** Data excerpts follows **

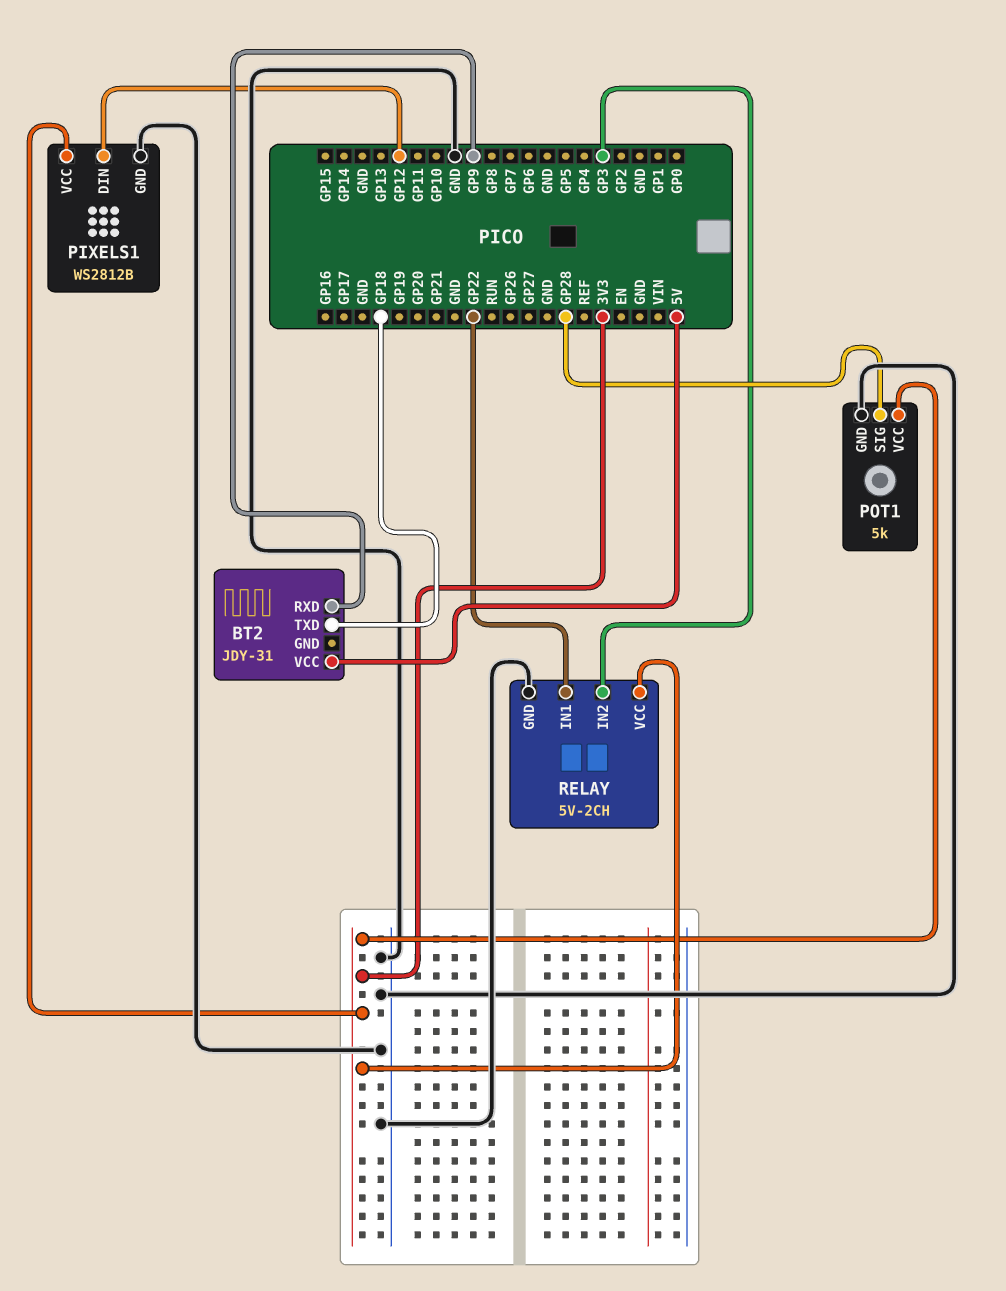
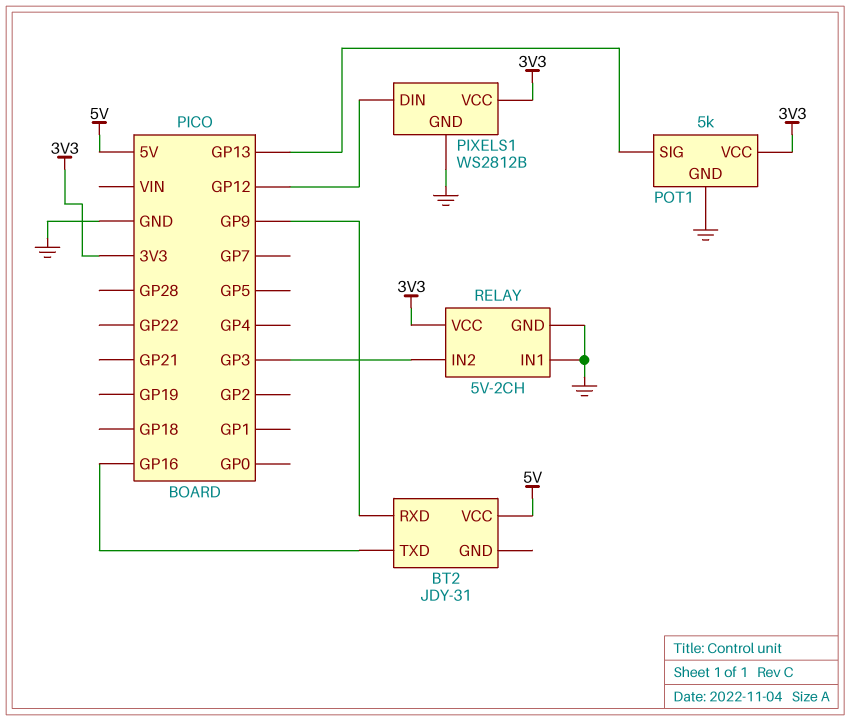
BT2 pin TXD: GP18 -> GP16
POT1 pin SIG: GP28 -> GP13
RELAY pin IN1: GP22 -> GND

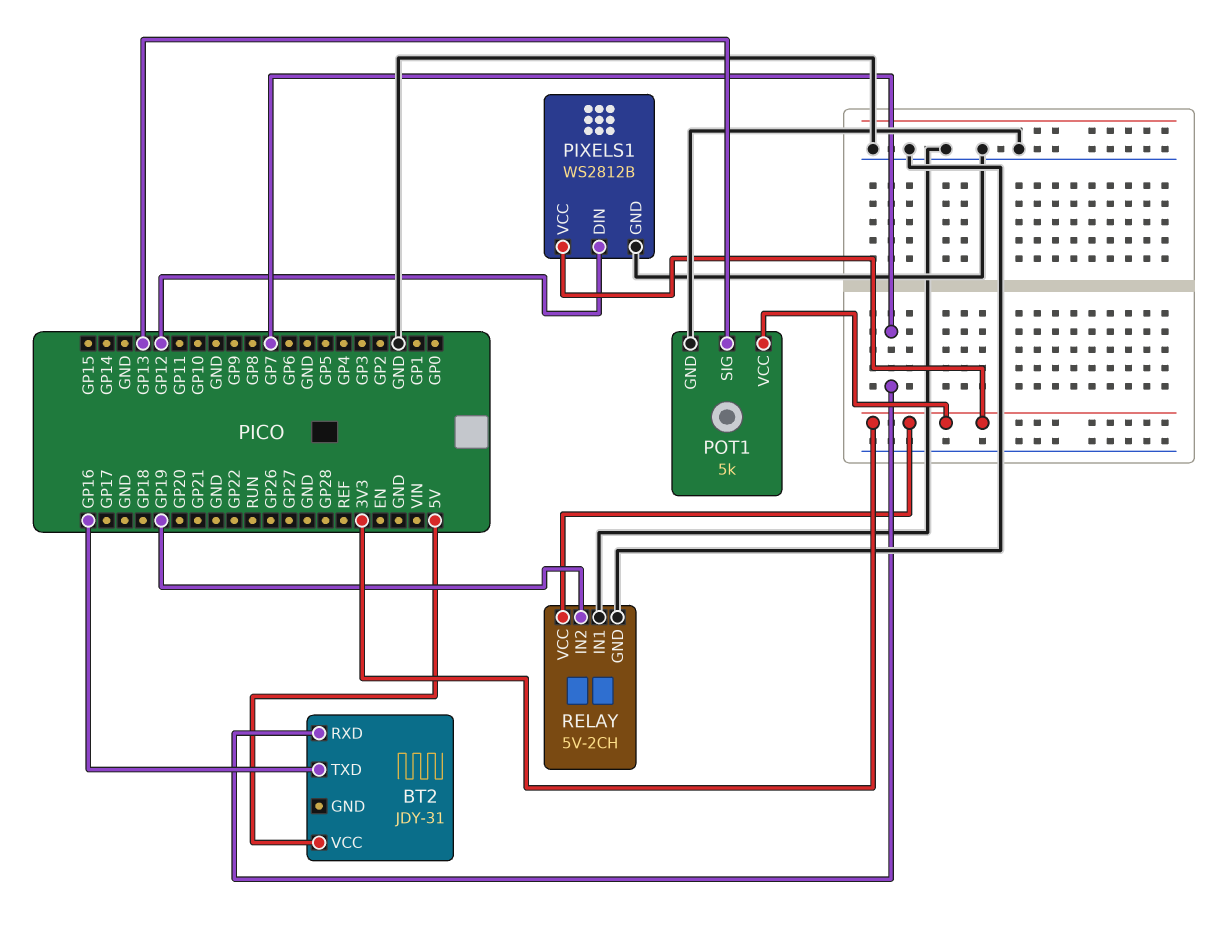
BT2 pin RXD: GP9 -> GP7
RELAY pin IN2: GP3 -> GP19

** End of Data excerpts **

**Assignment**:
Would you return the data above exactly as written, minus the images?

**Written response**:
BT2 pin TXD: GP18 -> GP16
POT1 pin SIG: GP28 -> GP13
RELAY pin IN1: GP22 -> GND

BT2 pin RXD: GP9 -> GP7
RELAY pin IN2: GP3 -> GP19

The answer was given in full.